EXERCISE>
Nothing but the lines from the start of the records through the line that contains "red_foromebil [384 170] => nothing" is to be copied, and each is to be copied exactly.

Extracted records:
********

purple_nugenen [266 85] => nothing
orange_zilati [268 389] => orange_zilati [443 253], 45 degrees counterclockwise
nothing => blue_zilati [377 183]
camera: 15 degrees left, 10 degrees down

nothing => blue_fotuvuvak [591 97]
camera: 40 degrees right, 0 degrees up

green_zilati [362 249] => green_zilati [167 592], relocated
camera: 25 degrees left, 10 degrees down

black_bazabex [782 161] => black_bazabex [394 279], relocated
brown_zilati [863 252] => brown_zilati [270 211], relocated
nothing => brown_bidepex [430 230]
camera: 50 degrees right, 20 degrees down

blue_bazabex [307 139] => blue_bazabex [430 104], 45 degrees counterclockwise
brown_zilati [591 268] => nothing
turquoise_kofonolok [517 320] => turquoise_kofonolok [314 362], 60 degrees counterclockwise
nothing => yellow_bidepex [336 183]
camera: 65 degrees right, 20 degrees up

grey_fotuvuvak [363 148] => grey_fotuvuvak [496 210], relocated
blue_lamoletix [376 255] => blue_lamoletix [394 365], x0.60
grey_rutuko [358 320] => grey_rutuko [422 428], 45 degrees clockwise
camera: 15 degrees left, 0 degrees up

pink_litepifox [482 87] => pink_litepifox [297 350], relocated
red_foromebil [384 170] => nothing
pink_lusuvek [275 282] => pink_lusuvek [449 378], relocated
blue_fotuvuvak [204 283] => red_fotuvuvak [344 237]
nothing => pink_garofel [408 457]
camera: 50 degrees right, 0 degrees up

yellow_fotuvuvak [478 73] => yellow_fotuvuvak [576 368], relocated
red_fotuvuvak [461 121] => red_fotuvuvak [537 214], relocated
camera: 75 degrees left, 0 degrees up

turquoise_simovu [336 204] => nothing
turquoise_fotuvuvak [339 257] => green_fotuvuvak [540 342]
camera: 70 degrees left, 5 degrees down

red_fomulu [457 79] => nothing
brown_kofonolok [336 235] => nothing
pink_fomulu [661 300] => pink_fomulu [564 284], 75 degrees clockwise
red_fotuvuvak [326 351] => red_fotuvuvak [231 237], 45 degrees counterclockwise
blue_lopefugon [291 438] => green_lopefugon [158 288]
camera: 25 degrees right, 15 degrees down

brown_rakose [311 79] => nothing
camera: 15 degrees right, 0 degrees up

********

EXERCISE RESULT>
purple_nugenen [266 85] => nothing
orange_zilati [268 389] => orange_zilati [443 253], 45 degrees counterclockwise
nothing => blue_zilati [377 183]
camera: 15 degrees left, 10 degrees down

nothing => blue_fotuvuvak [591 97]
camera: 40 degrees right, 0 degrees up

green_zilati [362 249] => green_zilati [167 592], relocated
camera: 25 degrees left, 10 degrees down

black_bazabex [782 161] => black_bazabex [394 279], relocated
brown_zilati [863 252] => brown_zilati [270 211], relocated
nothing => brown_bidepex [430 230]
camera: 50 degrees right, 20 degrees down

blue_bazabex [307 139] => blue_bazabex [430 104], 45 degrees counterclockwise
brown_zilati [591 268] => nothing
turquoise_kofonolok [517 320] => turquoise_kofonolok [314 362], 60 degrees counterclockwise
nothing => yellow_bidepex [336 183]
camera: 65 degrees right, 20 degrees up

grey_fotuvuvak [363 148] => grey_fotuvuvak [496 210], relocated
blue_lamoletix [376 255] => blue_lamoletix [394 365], x0.60
grey_rutuko [358 320] => grey_rutuko [422 428], 45 degrees clockwise
camera: 15 degrees left, 0 degrees up

pink_litepifox [482 87] => pink_litepifox [297 350], relocated
red_foromebil [384 170] => nothing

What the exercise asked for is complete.